An exact copy of all the data, minus the images, is required.

[Object state change records]

>>>>>

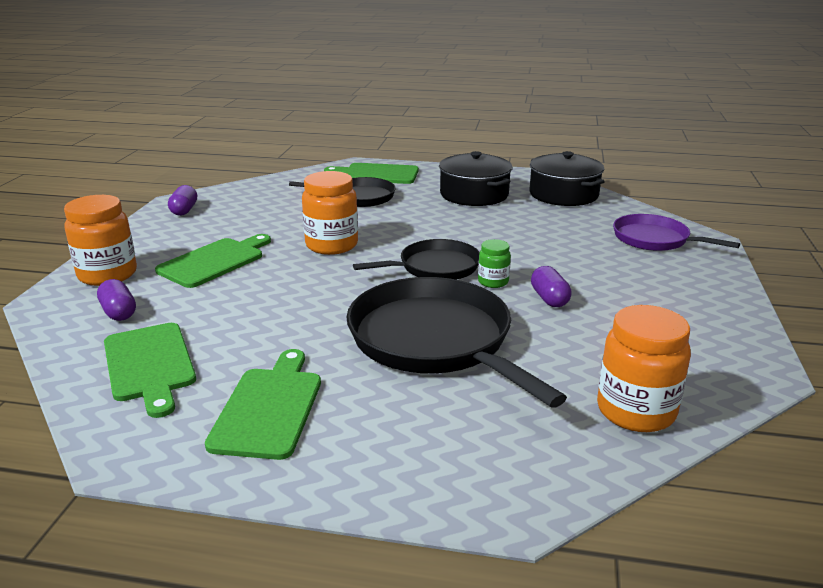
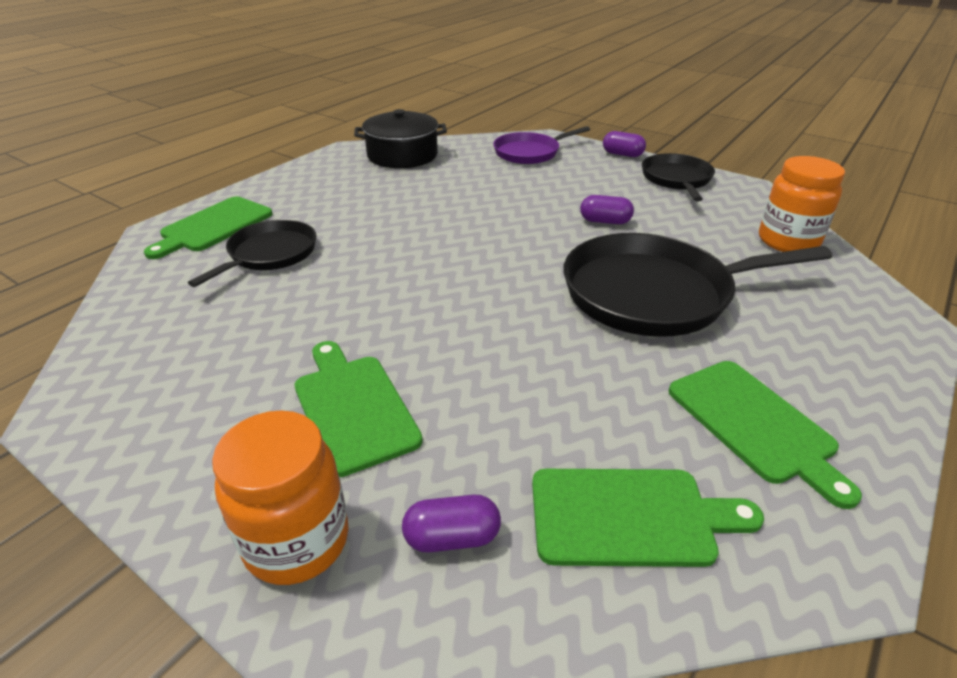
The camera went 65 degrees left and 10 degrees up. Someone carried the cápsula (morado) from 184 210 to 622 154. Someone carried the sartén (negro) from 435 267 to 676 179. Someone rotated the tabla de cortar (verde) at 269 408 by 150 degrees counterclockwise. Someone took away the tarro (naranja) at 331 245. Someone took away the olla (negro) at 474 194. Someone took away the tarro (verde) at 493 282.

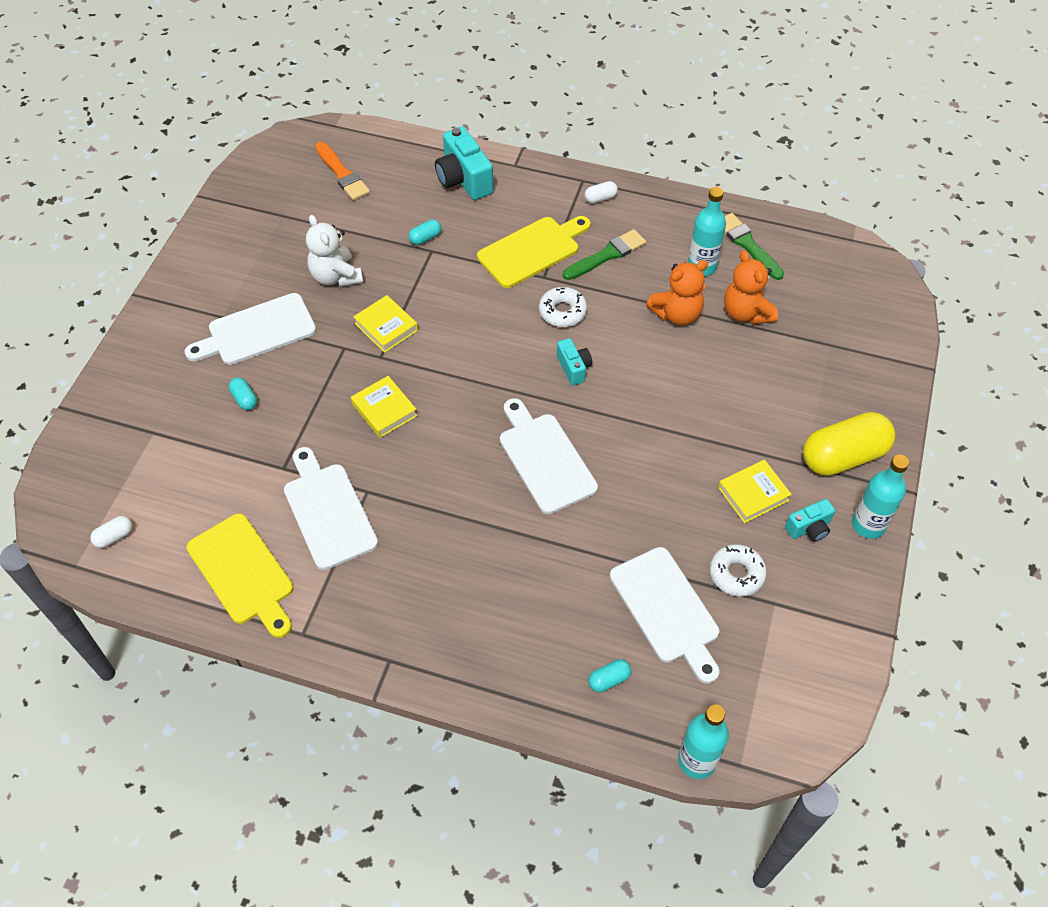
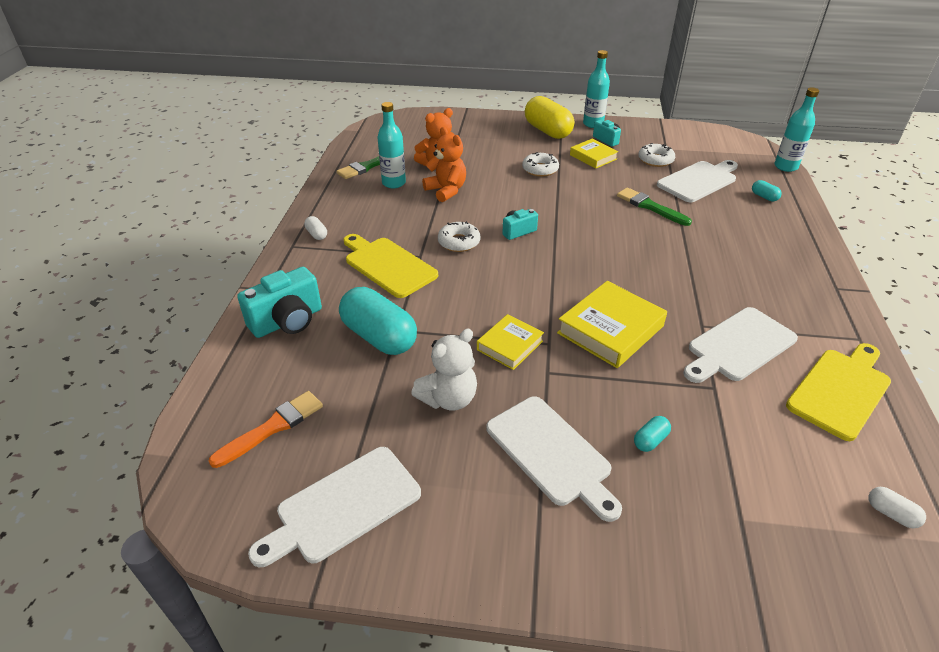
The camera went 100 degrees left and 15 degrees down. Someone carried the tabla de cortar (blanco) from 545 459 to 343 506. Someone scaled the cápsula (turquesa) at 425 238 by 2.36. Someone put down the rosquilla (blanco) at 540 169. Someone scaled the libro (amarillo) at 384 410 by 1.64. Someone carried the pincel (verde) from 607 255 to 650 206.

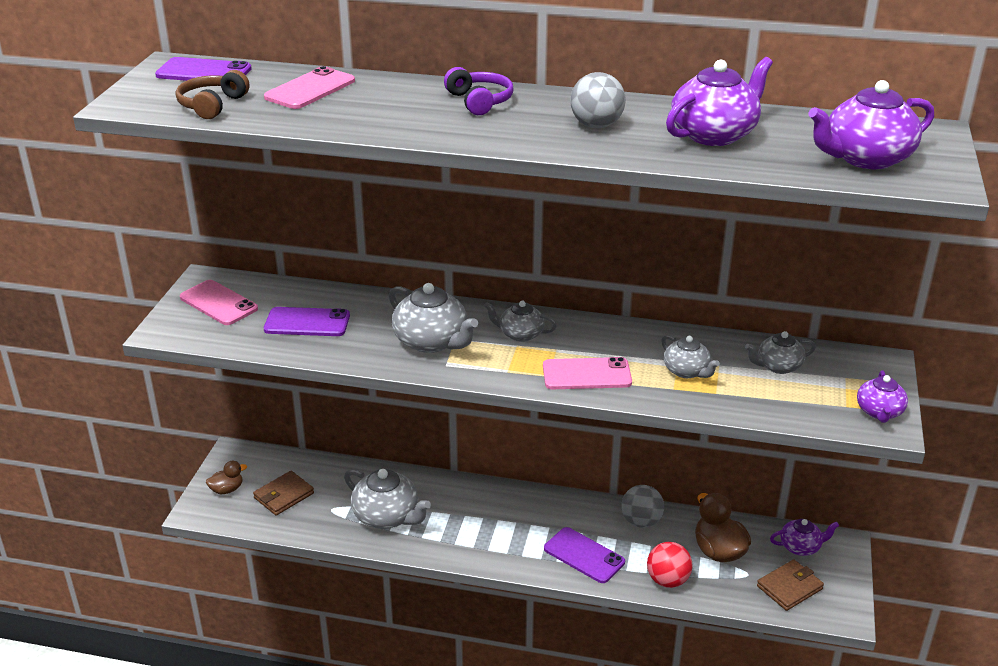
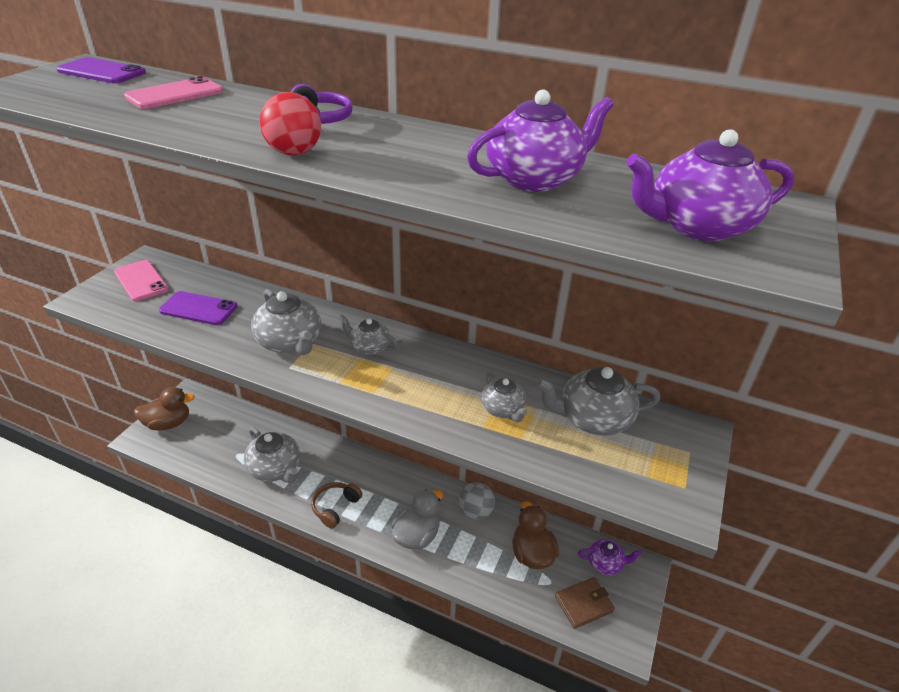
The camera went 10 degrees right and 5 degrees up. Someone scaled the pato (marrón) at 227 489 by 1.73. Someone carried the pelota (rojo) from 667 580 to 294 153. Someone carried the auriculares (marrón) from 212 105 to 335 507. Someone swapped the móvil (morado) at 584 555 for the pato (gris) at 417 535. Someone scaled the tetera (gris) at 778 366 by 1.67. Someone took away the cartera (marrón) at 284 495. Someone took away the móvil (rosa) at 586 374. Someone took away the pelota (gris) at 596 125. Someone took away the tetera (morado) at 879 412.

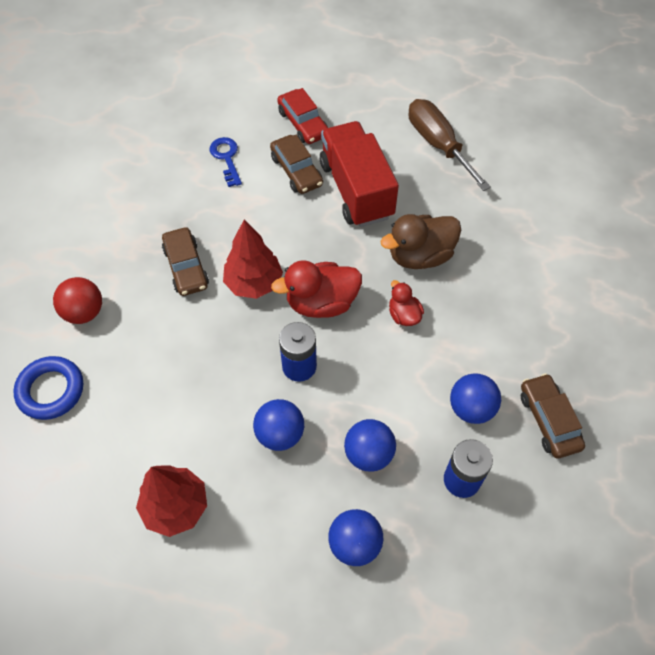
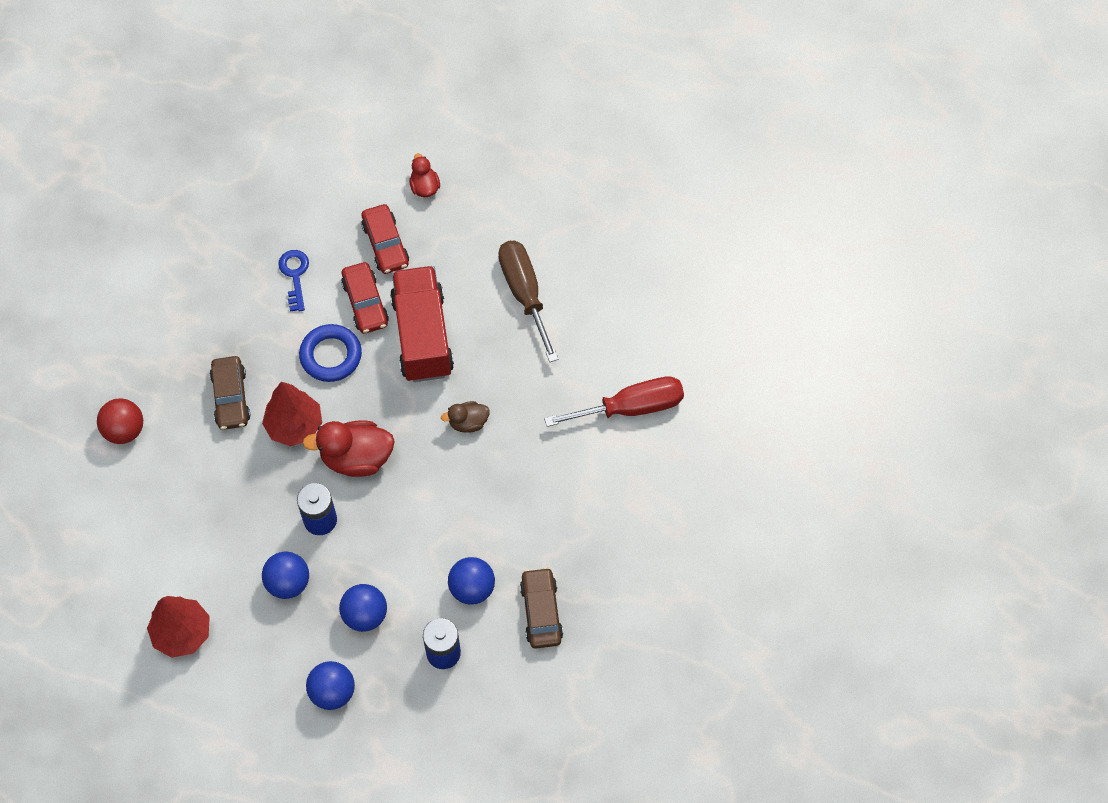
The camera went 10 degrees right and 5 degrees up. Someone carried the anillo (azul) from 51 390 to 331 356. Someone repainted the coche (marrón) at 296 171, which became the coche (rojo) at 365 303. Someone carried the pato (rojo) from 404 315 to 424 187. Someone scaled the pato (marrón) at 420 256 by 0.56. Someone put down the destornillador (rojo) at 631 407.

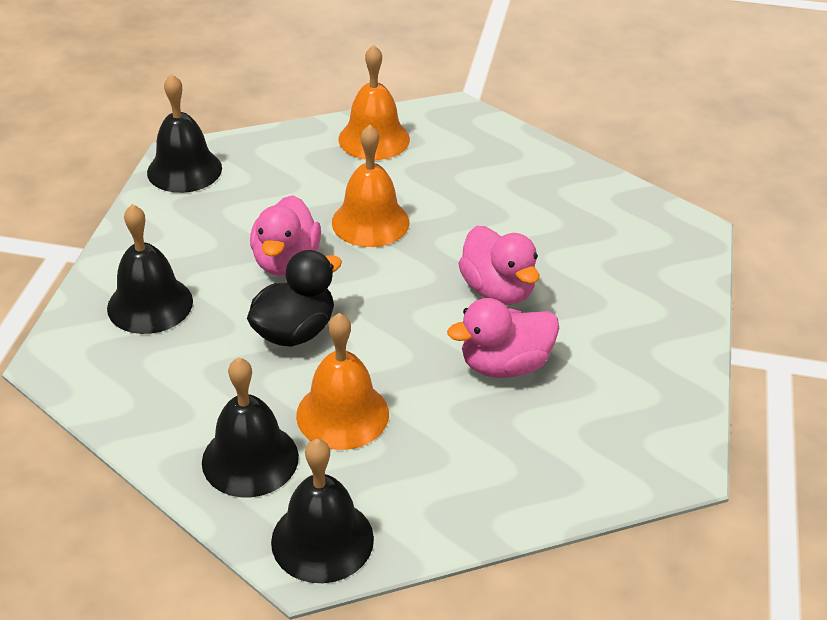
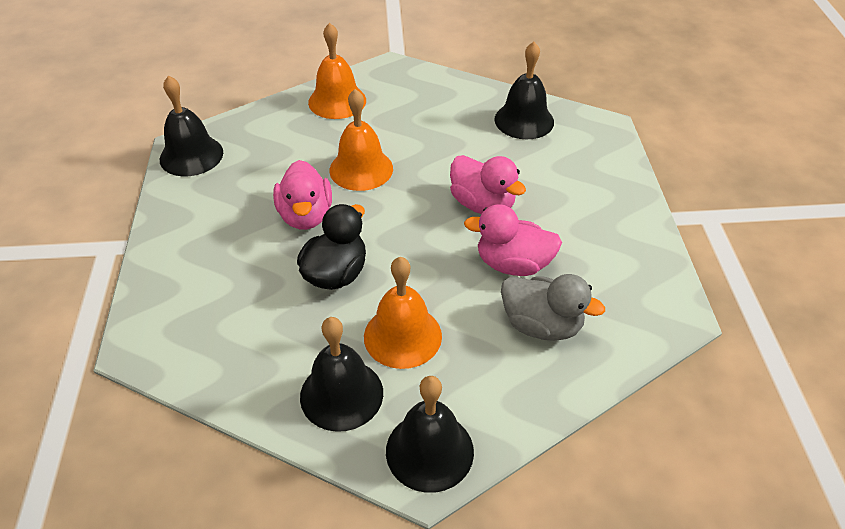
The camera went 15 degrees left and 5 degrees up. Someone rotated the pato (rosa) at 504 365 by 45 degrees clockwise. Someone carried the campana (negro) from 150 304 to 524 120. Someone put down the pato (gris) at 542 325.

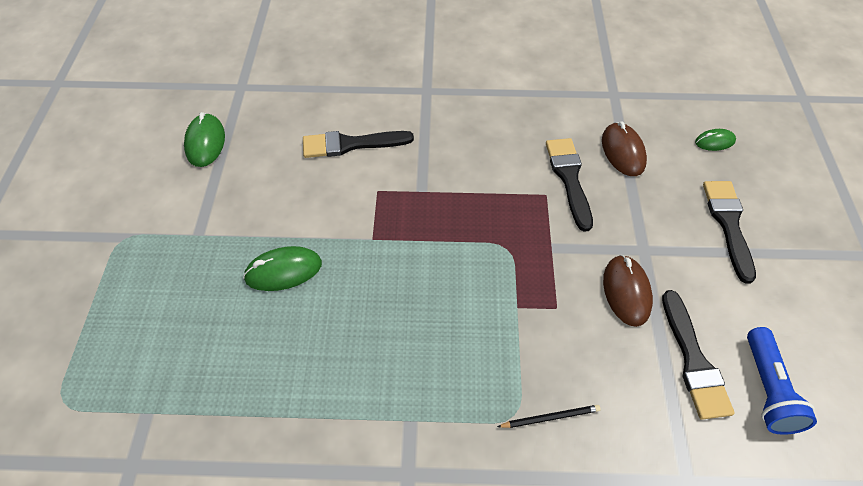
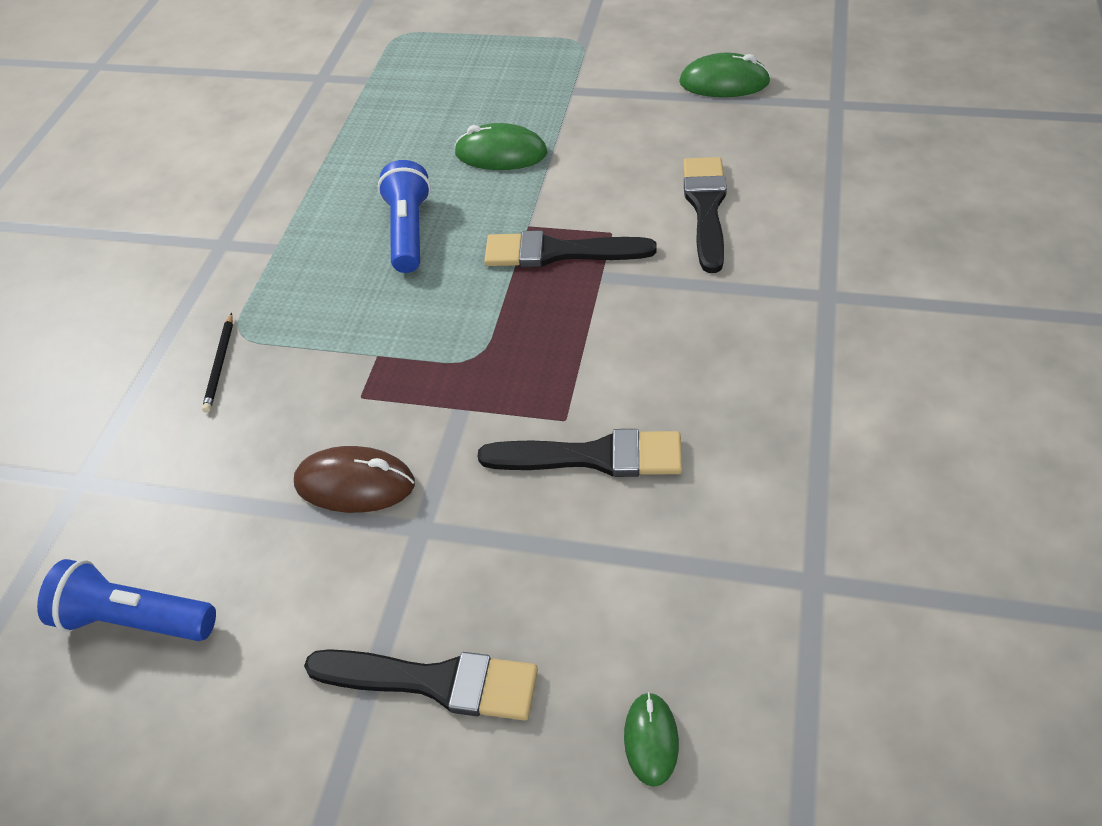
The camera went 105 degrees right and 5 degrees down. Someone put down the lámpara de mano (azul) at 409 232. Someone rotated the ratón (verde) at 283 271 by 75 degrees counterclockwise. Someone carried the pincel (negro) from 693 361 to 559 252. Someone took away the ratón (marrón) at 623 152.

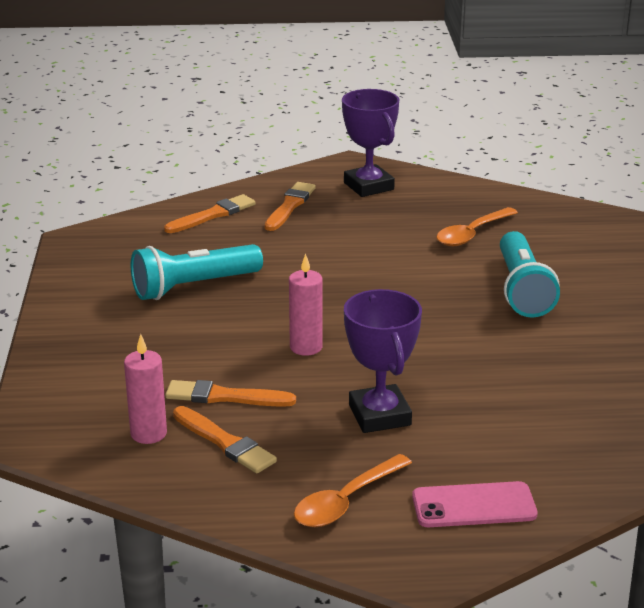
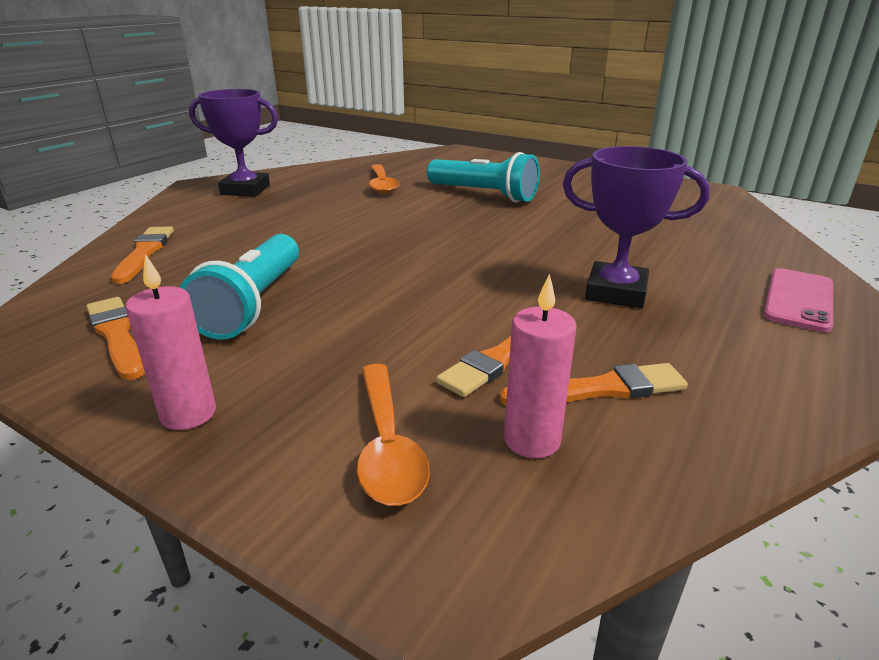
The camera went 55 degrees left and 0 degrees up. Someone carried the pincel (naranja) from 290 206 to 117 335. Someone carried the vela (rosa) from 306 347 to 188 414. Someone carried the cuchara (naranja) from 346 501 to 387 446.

<<<<<

_Solution for this problem_
The camera went 65 degrees left and 10 degrees up. Someone carried the cápsula (morado) from 184 210 to 622 154. Someone carried the sartén (negro) from 435 267 to 676 179. Someone rotated the tabla de cortar (verde) at 269 408 by 150 degrees counterclockwise. Someone took away the tarro (naranja) at 331 245. Someone took away the olla (negro) at 474 194. Someone took away the tarro (verde) at 493 282.

The camera went 100 degrees left and 15 degrees down. Someone carried the tabla de cortar (blanco) from 545 459 to 343 506. Someone scaled the cápsula (turquesa) at 425 238 by 2.36. Someone put down the rosquilla (blanco) at 540 169. Someone scaled the libro (amarillo) at 384 410 by 1.64. Someone carried the pincel (verde) from 607 255 to 650 206.

The camera went 10 degrees right and 5 degrees up. Someone scaled the pato (marrón) at 227 489 by 1.73. Someone carried the pelota (rojo) from 667 580 to 294 153. Someone carried the auriculares (marrón) from 212 105 to 335 507. Someone swapped the móvil (morado) at 584 555 for the pato (gris) at 417 535. Someone scaled the tetera (gris) at 778 366 by 1.67. Someone took away the cartera (marrón) at 284 495. Someone took away the móvil (rosa) at 586 374. Someone took away the pelota (gris) at 596 125. Someone took away the tetera (morado) at 879 412.

The camera went 10 degrees right and 5 degrees up. Someone carried the anillo (azul) from 51 390 to 331 356. Someone repainted the coche (marrón) at 296 171, which became the coche (rojo) at 365 303. Someone carried the pato (rojo) from 404 315 to 424 187. Someone scaled the pato (marrón) at 420 256 by 0.56. Someone put down the destornillador (rojo) at 631 407.

The camera went 15 degrees left and 5 degrees up. Someone rotated the pato (rosa) at 504 365 by 45 degrees clockwise. Someone carried the campana (negro) from 150 304 to 524 120. Someone put down the pato (gris) at 542 325.

The camera went 105 degrees right and 5 degrees down. Someone put down the lámpara de mano (azul) at 409 232. Someone rotated the ratón (verde) at 283 271 by 75 degrees counterclockwise. Someone carried the pincel (negro) from 693 361 to 559 252. Someone took away the ratón (marrón) at 623 152.

The camera went 55 degrees left and 0 degrees up. Someone carried the pincel (naranja) from 290 206 to 117 335. Someone carried the vela (rosa) from 306 347 to 188 414. Someone carried the cuchara (naranja) from 346 501 to 387 446.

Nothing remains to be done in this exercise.